WORK ITEM:
If a line in the listing carries the word "heart", return a copy of that line.

INFORMATION SHOWN:
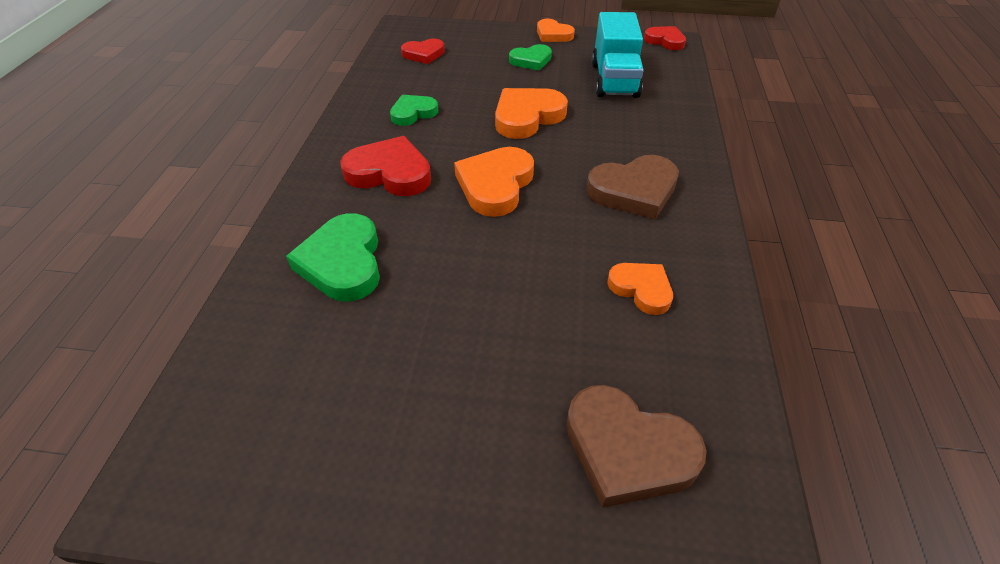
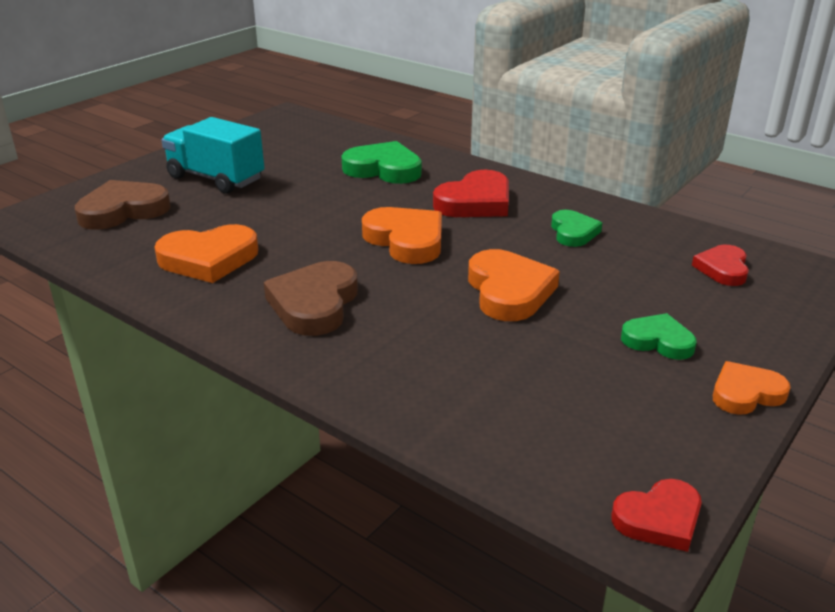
camera: 120 degrees right, 15 degrees down
green heart [509,44,552,71] -> green heart turned 105 degrees clockwise [621,313,697,360]
turquoise truck [592,12,644,98] -> turquoise truck moved to [161,117,264,194]
orange heart [607,263,673,315] -> orange heart [154,224,258,283], size x1.61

EXERCISE RESULT:
green heart [509,44,552,71] -> green heart turned 105 degrees clockwise [621,313,697,360]
orange heart [607,263,673,315] -> orange heart [154,224,258,283], size x1.61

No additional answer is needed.